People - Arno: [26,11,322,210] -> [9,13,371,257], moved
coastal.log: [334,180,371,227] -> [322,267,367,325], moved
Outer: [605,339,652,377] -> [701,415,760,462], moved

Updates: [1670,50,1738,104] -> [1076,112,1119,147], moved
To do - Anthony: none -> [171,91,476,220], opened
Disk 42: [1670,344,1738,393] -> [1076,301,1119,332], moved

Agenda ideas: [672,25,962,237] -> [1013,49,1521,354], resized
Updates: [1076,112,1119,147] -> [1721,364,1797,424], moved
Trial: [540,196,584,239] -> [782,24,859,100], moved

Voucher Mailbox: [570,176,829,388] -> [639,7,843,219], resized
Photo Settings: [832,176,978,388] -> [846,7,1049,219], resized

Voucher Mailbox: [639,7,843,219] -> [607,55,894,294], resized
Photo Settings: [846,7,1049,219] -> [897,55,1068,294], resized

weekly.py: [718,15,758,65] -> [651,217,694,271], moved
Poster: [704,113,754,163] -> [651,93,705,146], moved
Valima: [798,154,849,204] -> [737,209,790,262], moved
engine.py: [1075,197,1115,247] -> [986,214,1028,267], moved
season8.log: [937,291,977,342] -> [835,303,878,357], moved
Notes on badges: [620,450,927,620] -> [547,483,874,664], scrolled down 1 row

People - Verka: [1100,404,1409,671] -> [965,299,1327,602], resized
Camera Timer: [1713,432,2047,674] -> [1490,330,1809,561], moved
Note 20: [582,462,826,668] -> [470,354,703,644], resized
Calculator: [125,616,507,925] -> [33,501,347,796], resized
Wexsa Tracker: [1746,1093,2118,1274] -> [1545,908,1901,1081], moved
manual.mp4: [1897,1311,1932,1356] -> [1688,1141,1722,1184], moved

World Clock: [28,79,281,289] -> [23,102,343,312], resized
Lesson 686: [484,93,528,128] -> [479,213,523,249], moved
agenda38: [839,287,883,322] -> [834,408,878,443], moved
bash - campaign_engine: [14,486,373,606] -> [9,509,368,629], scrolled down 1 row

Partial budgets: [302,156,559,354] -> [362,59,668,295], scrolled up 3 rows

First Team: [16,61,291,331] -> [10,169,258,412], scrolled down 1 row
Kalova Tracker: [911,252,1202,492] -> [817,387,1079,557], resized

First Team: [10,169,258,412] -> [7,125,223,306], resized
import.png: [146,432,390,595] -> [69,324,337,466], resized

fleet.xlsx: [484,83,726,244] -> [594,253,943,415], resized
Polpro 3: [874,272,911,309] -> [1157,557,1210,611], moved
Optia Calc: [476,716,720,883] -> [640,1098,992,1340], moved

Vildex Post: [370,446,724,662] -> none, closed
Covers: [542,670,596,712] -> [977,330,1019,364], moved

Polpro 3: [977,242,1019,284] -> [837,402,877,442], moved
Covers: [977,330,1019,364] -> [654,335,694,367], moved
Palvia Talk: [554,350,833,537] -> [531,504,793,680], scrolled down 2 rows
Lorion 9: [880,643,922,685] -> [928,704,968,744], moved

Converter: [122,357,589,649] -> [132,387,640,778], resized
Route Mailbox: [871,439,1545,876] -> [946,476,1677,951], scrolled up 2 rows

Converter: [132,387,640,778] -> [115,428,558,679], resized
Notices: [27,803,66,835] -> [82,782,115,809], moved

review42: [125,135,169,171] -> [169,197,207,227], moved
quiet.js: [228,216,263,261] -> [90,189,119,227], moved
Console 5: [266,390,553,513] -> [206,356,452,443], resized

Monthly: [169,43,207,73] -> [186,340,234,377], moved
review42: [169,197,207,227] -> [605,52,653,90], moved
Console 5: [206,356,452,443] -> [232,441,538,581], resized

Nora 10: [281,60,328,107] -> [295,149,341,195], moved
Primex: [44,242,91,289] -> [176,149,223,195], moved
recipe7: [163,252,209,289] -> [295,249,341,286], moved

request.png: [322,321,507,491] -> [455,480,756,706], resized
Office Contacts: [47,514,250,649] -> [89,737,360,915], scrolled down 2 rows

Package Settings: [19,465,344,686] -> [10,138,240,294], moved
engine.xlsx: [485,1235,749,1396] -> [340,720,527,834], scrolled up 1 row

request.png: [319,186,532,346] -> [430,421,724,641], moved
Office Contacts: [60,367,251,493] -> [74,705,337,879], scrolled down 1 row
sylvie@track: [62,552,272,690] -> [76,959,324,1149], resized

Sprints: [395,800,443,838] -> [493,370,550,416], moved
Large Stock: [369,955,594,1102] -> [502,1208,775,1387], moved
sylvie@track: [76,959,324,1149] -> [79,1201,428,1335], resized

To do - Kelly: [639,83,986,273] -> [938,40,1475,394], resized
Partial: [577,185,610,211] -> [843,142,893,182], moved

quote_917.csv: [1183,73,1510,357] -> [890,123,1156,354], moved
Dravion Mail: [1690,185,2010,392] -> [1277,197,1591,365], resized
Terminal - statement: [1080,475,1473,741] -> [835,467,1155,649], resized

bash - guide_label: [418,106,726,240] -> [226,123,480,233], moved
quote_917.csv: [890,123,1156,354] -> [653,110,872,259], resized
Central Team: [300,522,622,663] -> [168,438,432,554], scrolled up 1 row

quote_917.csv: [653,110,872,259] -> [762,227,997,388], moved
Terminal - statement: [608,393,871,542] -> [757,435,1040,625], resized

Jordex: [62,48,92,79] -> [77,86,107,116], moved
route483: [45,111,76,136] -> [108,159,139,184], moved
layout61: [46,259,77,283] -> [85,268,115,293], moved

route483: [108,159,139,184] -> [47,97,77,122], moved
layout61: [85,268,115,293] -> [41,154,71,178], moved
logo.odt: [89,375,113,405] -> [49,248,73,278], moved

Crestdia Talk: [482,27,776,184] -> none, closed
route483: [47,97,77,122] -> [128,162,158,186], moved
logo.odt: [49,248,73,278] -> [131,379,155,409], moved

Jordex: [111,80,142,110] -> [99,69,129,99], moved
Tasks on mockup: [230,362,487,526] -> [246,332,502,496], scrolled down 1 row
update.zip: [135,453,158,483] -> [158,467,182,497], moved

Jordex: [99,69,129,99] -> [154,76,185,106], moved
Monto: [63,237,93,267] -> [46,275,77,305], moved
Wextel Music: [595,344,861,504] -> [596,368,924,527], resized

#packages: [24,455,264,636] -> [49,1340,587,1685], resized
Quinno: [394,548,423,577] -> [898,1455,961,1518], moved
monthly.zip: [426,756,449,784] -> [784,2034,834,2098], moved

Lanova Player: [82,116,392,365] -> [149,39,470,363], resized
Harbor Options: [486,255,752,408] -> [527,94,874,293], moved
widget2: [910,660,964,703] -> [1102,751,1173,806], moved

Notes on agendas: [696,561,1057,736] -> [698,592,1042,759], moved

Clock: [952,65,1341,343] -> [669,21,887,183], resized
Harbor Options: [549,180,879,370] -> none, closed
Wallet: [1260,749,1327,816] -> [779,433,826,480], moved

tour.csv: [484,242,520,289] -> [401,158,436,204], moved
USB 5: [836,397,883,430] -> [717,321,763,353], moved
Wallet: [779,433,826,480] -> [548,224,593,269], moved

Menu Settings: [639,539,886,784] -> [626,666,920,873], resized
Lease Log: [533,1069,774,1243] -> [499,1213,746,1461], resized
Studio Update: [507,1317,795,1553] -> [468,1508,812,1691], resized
********************
-- WHAT YOU HAVE TO DO --
Set down exactly the lines of the data above, beginning with the line that has "Wextel Music: [595,344,861,504]" and ending with the line that has "Harbor Options: [486,255,752,408]", and no others.

-- SOLUTION TO THIS EXERCISE --
Wextel Music: [595,344,861,504] -> [596,368,924,527], resized

#packages: [24,455,264,636] -> [49,1340,587,1685], resized
Quinno: [394,548,423,577] -> [898,1455,961,1518], moved
monthly.zip: [426,756,449,784] -> [784,2034,834,2098], moved

Lanova Player: [82,116,392,365] -> [149,39,470,363], resized
Harbor Options: [486,255,752,408] -> [527,94,874,293], moved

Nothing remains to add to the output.